## Assignment
Lines from the one containing "rotated,red fish,[386 168],,[485" to the end of the records, both ends included and exactly as written, are the whole answer, and no pictures go in it.

[Dataset items]

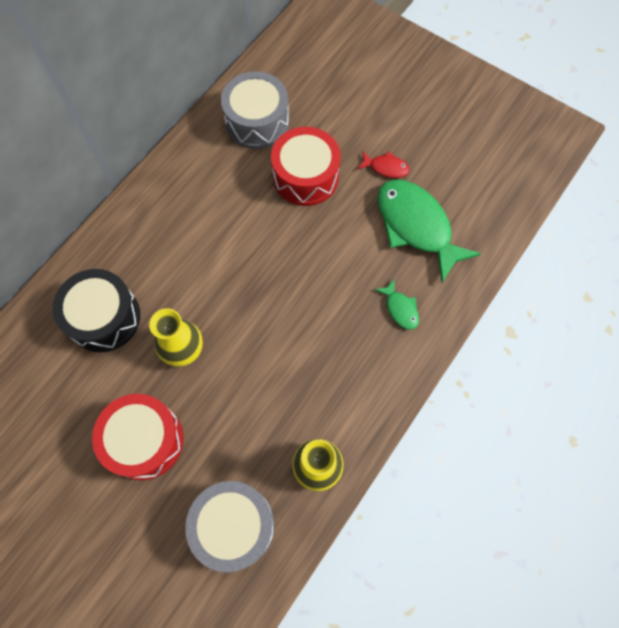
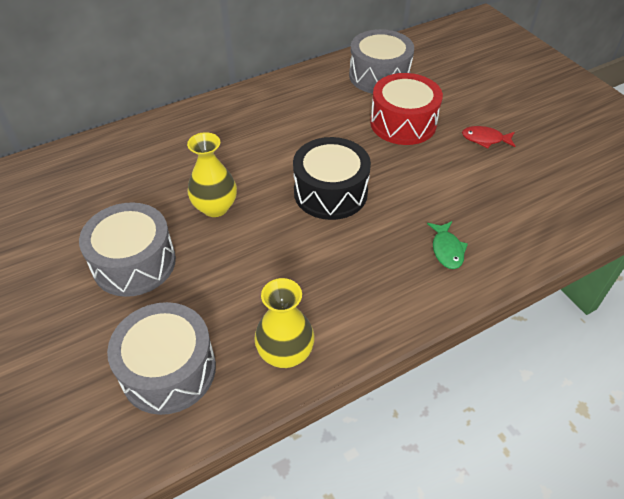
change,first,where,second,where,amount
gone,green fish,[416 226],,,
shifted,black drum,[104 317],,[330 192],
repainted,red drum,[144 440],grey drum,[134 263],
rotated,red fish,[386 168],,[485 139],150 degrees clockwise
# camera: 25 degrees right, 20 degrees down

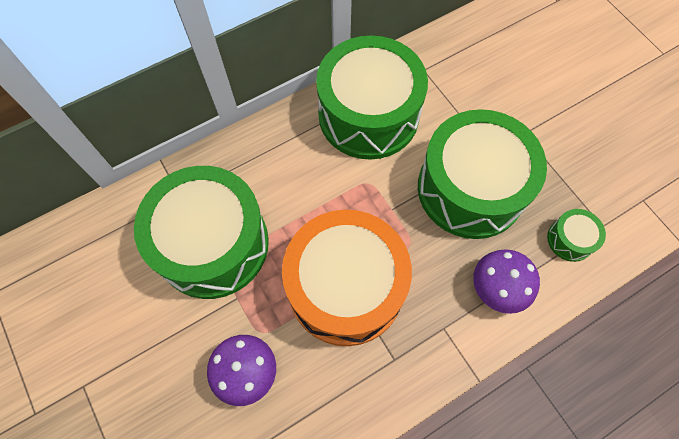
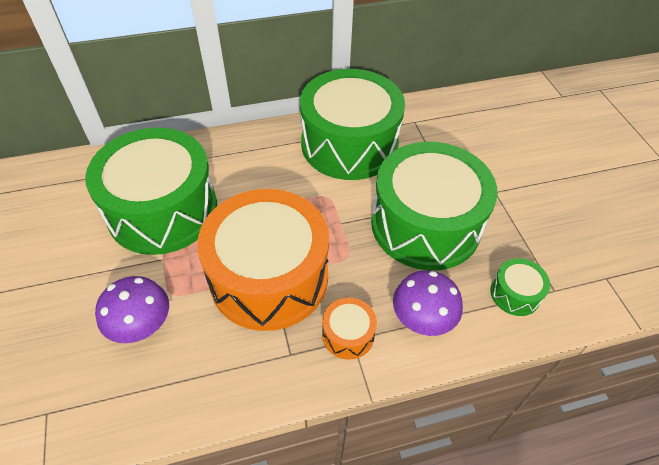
change,first,where,second,where,amount
new,,,orange drum,[348 334],
# camera: 15 degrees right, 15 degrees down

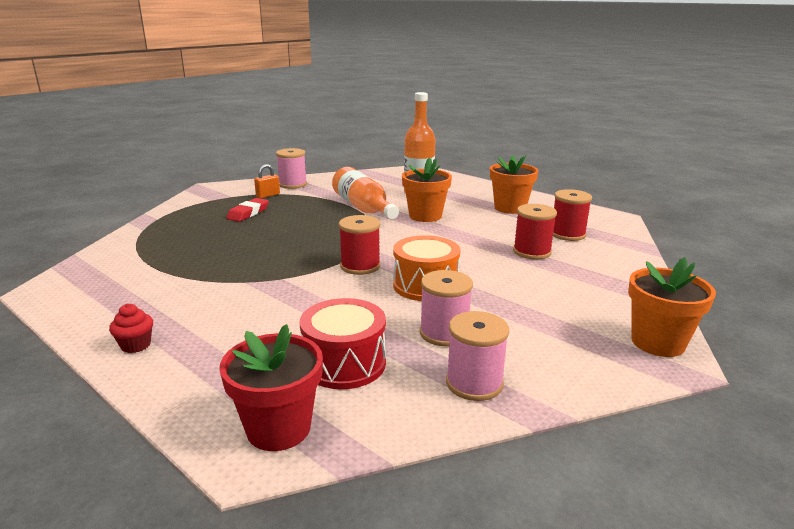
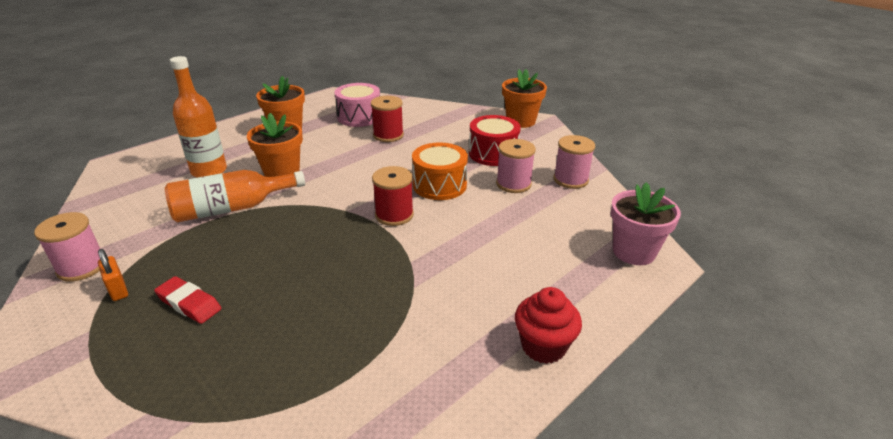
change,first,where,second,where,amount
shifted,red drum,[344 363],,[493 153],
swapped,red spool,[567 234],pink drum,[359 117],
repainted,red flower pot,[278 428],pink flower pot,[634 252],
scaled,red cupcake,[136 345],,[543 346],x1.61
# camera: 85 degrees left, 10 degrees up

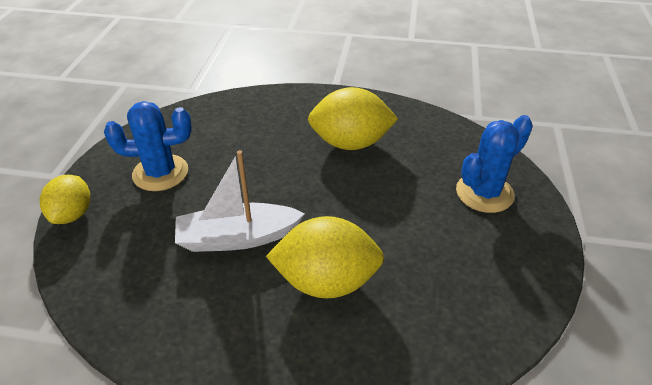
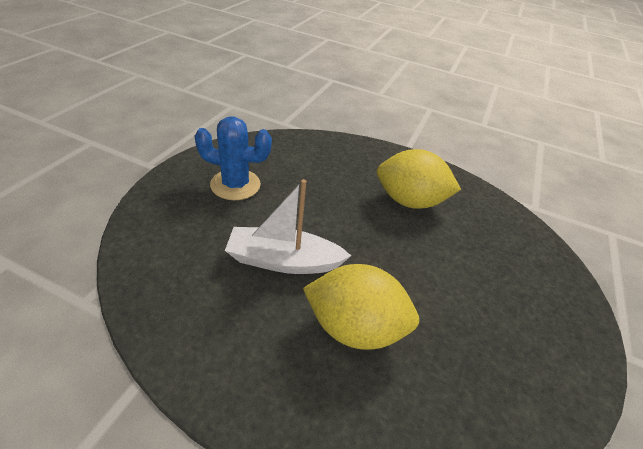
change,first,where,second,where,amount
gone,yellow lemon,[72 214],,,
gone,blue cactus,[484 193],,,
# camera: 10 degrees right, 0 degrees up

## Answer below
rotated,red fish,[386 168],,[485 139],150 degrees clockwise
# camera: 25 degrees right, 20 degrees down

change,first,where,second,where,amount
new,,,orange drum,[348 334],
# camera: 15 degrees right, 15 degrees down

change,first,where,second,where,amount
shifted,red drum,[344 363],,[493 153],
swapped,red spool,[567 234],pink drum,[359 117],
repainted,red flower pot,[278 428],pink flower pot,[634 252],
scaled,red cupcake,[136 345],,[543 346],x1.61
# camera: 85 degrees left, 10 degrees up

change,first,where,second,where,amount
gone,yellow lemon,[72 214],,,
gone,blue cactus,[484 193],,,
# camera: 10 degrees right, 0 degrees up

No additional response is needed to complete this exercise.